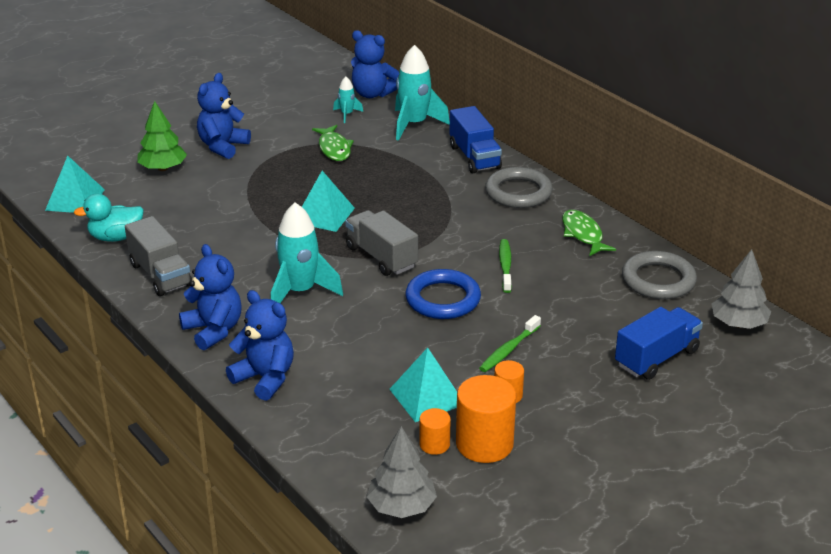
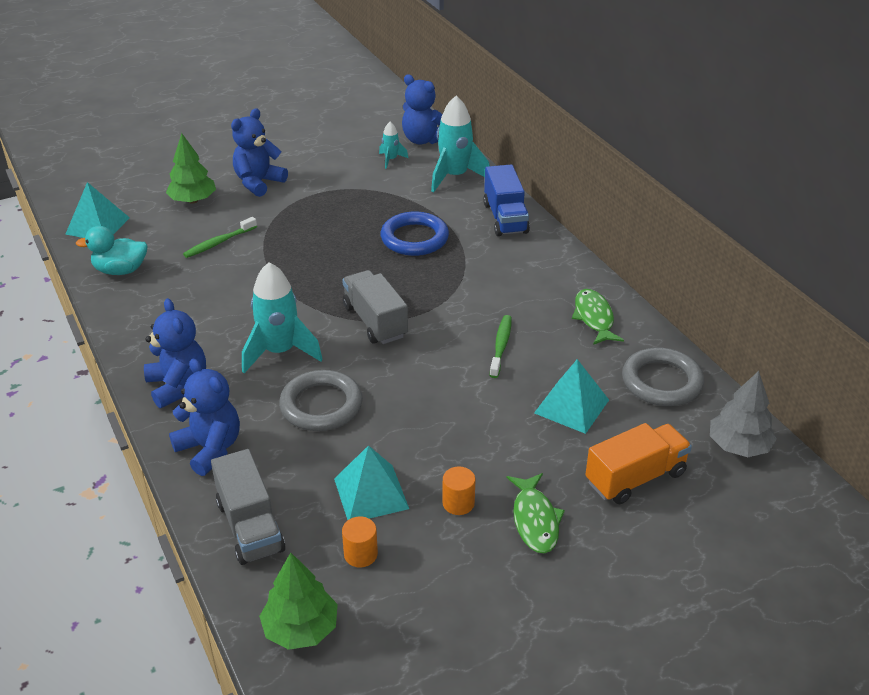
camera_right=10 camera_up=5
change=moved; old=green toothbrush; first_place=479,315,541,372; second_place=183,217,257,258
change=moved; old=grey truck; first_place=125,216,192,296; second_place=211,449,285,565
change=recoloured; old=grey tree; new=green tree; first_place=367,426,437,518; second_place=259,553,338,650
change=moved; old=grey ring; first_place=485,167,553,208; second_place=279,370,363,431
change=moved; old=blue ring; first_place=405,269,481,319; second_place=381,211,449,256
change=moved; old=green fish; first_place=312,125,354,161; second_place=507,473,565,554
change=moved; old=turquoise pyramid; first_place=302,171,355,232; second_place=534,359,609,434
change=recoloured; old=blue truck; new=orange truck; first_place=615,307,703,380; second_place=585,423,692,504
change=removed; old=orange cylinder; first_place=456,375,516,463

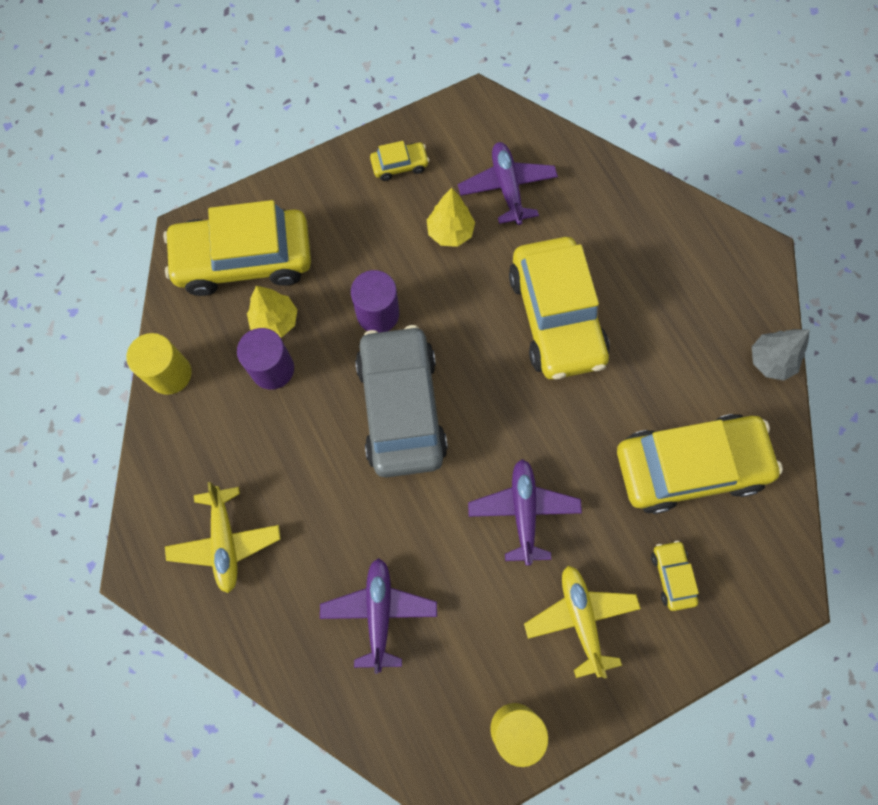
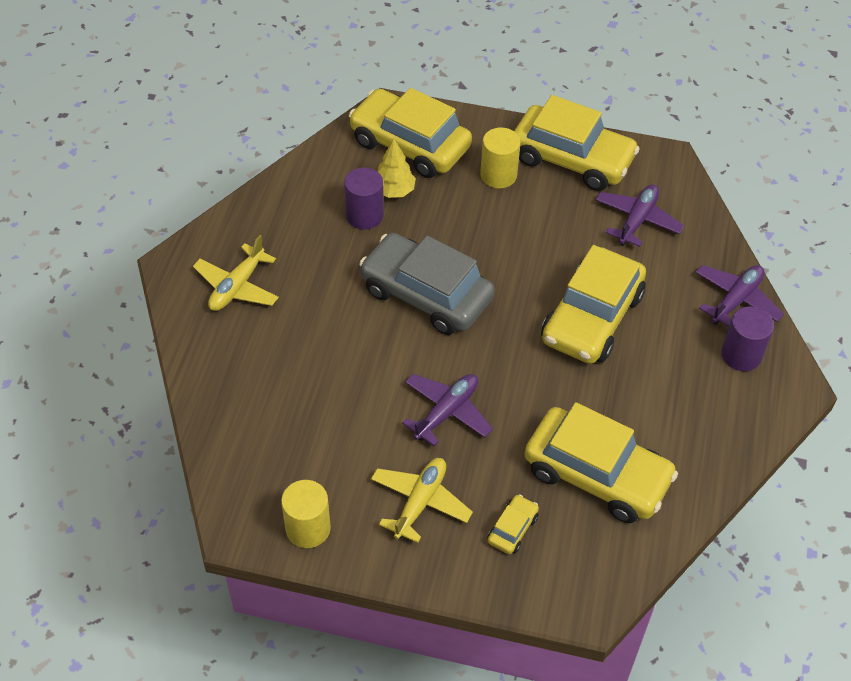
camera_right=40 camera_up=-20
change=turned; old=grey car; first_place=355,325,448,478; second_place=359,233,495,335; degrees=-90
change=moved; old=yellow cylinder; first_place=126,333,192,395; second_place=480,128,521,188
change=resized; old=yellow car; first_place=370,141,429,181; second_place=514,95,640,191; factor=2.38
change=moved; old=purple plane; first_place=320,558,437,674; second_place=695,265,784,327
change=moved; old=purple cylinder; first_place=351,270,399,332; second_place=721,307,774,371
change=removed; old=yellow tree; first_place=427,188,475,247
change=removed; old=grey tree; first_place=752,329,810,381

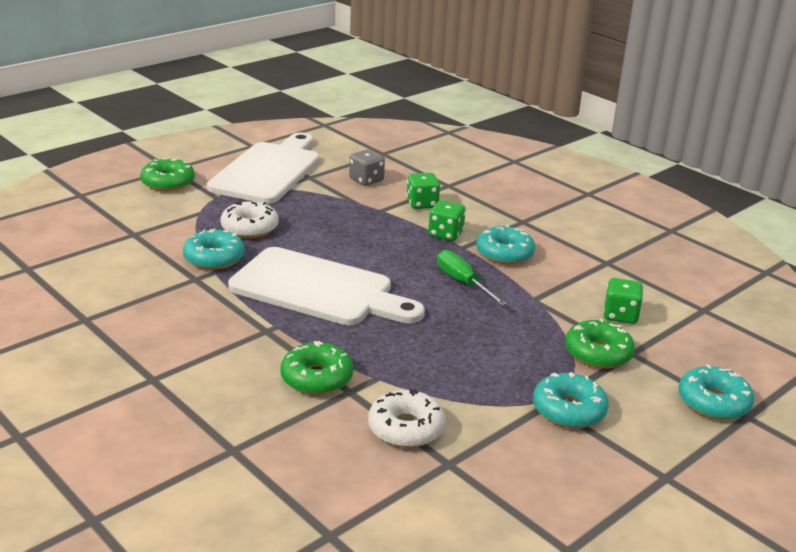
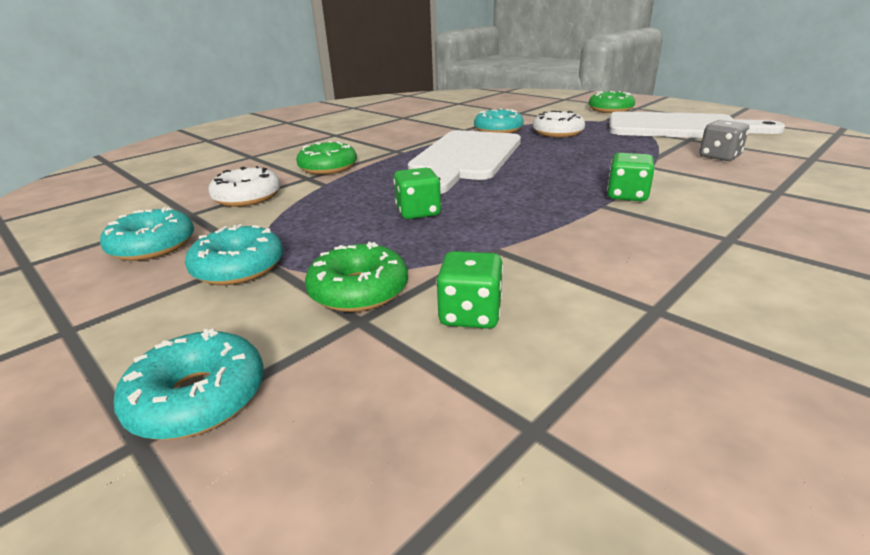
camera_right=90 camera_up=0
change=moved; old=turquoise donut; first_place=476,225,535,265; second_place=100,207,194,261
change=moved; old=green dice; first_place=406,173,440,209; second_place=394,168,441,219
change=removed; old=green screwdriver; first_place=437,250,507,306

▶ **PROBLEM STATEMENT**
Copy out exactly the lines from the line with "change=moved; old=green dice;" to the end of the listing, including both of those lines, and give nothing else.

▶ **PROBLEM SOLUTION**
change=moved; old=green dice; first_place=406,173,440,209; second_place=394,168,441,219
change=removed; old=green screwdriver; first_place=437,250,507,306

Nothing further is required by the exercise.